(Scene difference descriptions)
━━━━━━━━━━
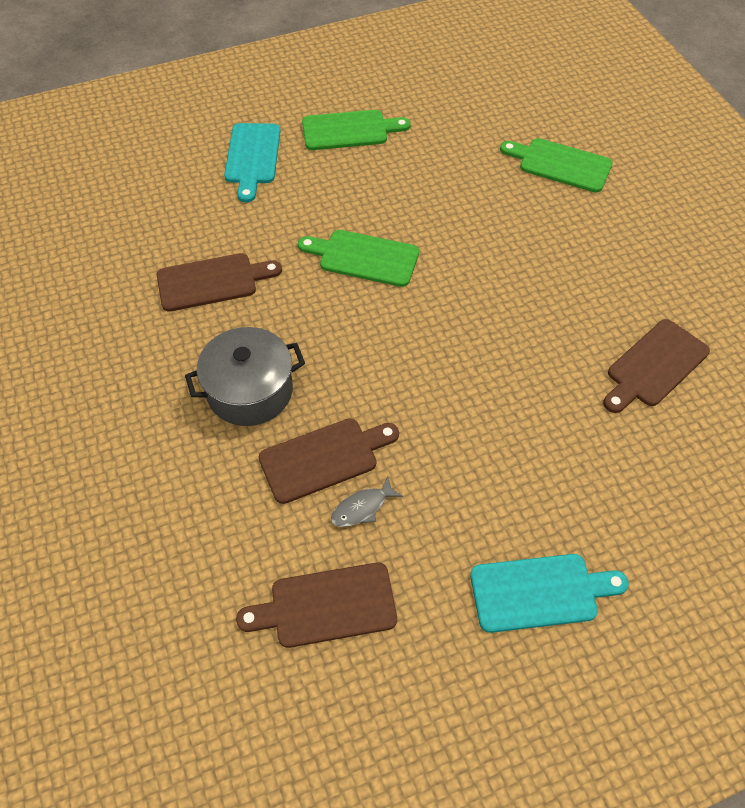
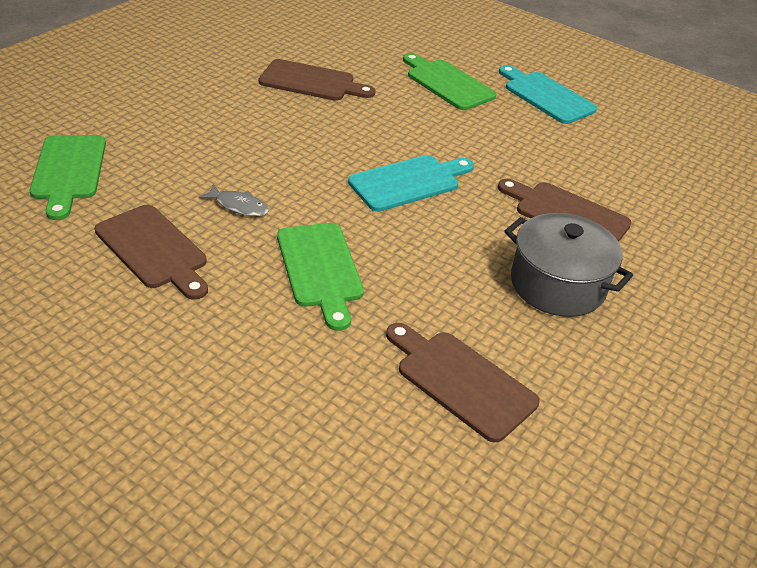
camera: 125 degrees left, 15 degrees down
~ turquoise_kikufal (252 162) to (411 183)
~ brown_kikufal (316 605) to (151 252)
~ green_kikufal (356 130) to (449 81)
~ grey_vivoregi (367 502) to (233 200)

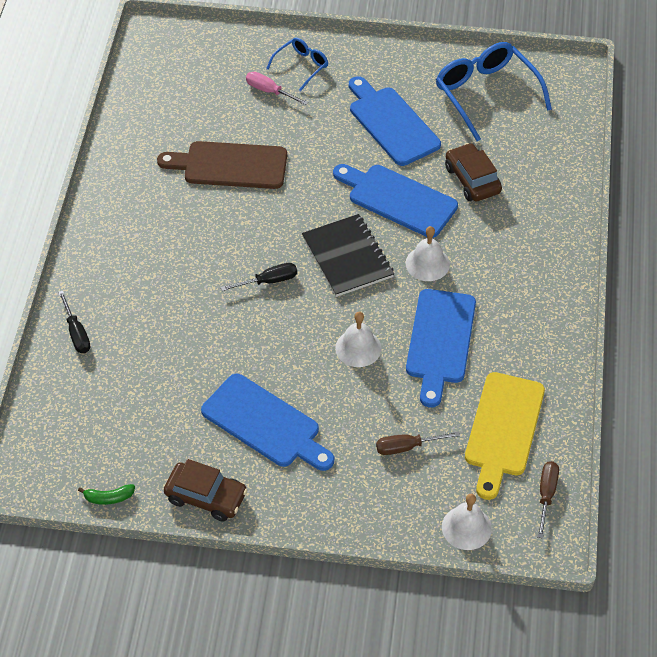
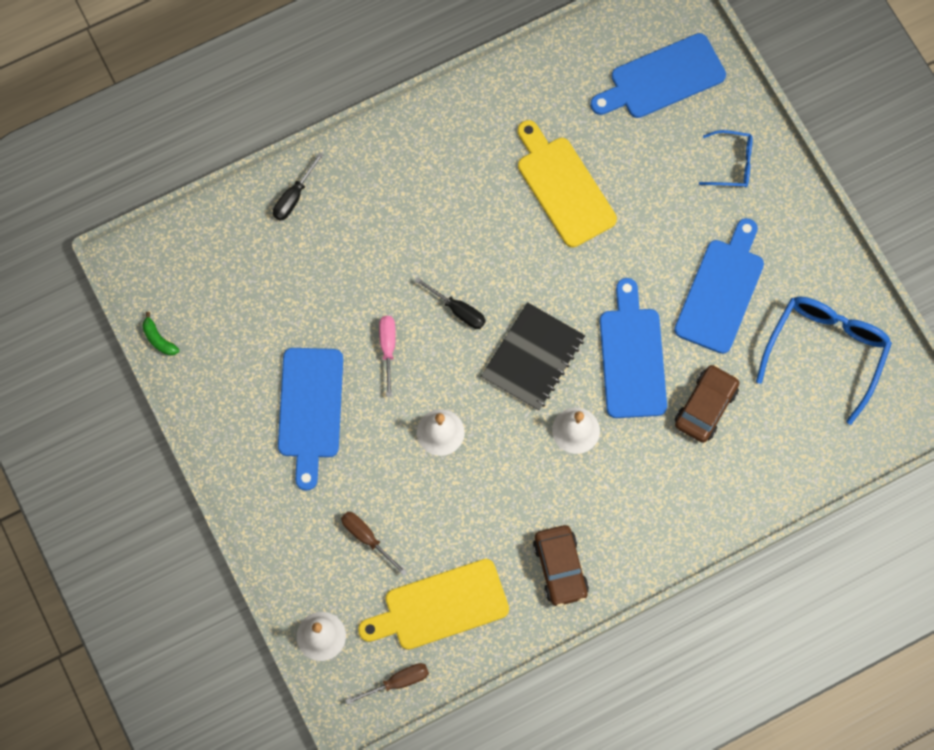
camera: 55 degrees right, 20 degrees up
~ brown_kikufal (222 165) to yellow_kikufal (567 183)
~ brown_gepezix (205 490) to (561 566)
~ pink_rifavolax (277 88) to (387 356)
~ blue_kikufal (441 348) to (658 75)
━━━━━━━━━━
◆ WHAT YOU NEED TO DO: From the line holding "to (387 356)" through the last line above, reproduce each line exactly and add nothing.

◆ ANSWER BOX:
~ pink_rifavolax (277 88) to (387 356)
~ blue_kikufal (441 348) to (658 75)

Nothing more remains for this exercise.